*Exercise requirements*
Identify, in the records below, every line where the string "none" appears, and copy each such line.

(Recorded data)
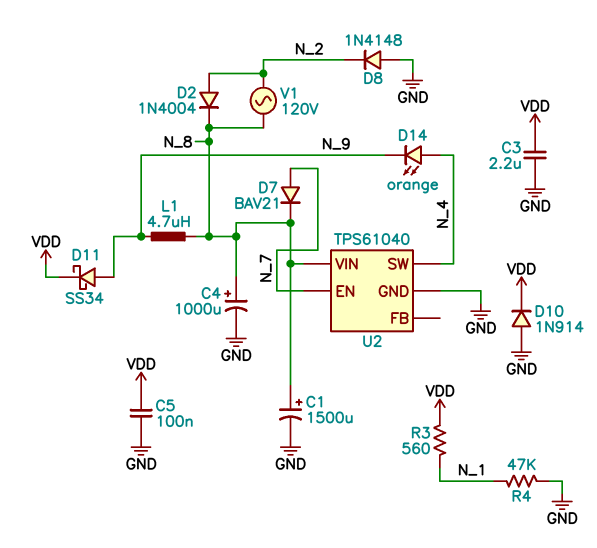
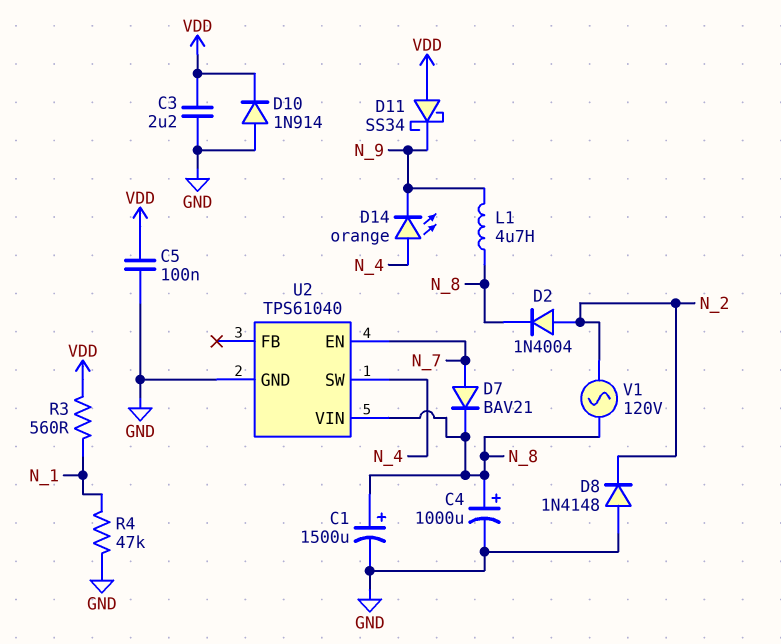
D11: schottky SS34 (A N_9, K VDD) -> schottky SS34 (A VDD, K N_9)

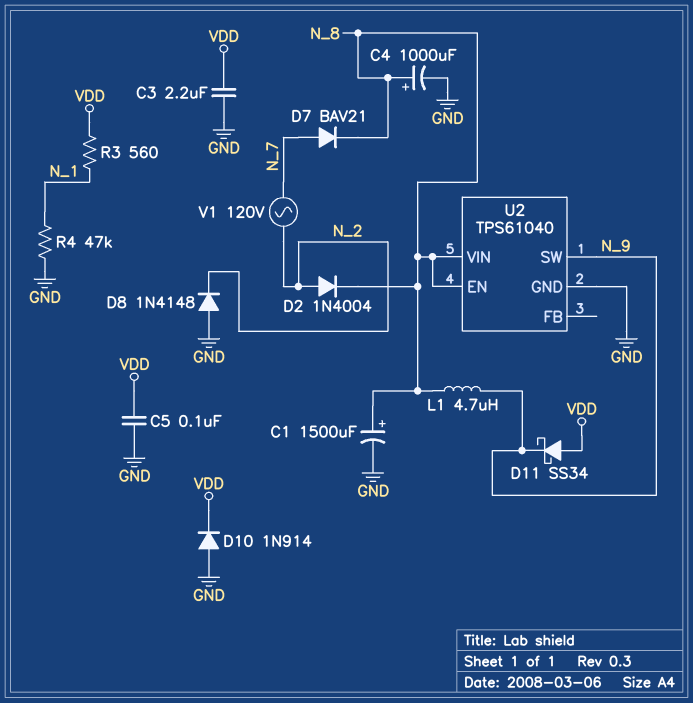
D14: LED orange (A N_4, K N_9) -> none
U2 pin EN: N_7 -> N_8
U2 pin SW: N_4 -> N_9
V1: AC 120V (N_2, N_8) -> AC 120V (N_2, N_7)

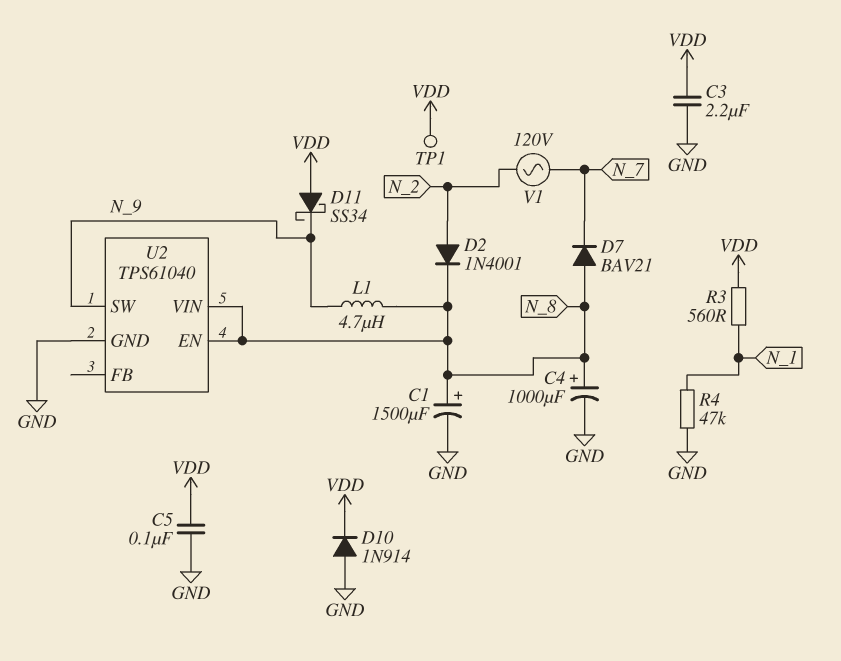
D2: diode 1N4004 (A N_2, K N_8) -> diode 1N4001 (A N_2, K N_8)
D7: diode BAV21 (A N_7, K N_8) -> diode BAV21 (A N_8, K N_7)
D8: diode 1N4148 (A GND, K N_2) -> none
TP1: none -> test point (VDD)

*Answer for this exercise*
D14: LED orange (A N_4, K N_9) -> none
D8: diode 1N4148 (A GND, K N_2) -> none
TP1: none -> test point (VDD)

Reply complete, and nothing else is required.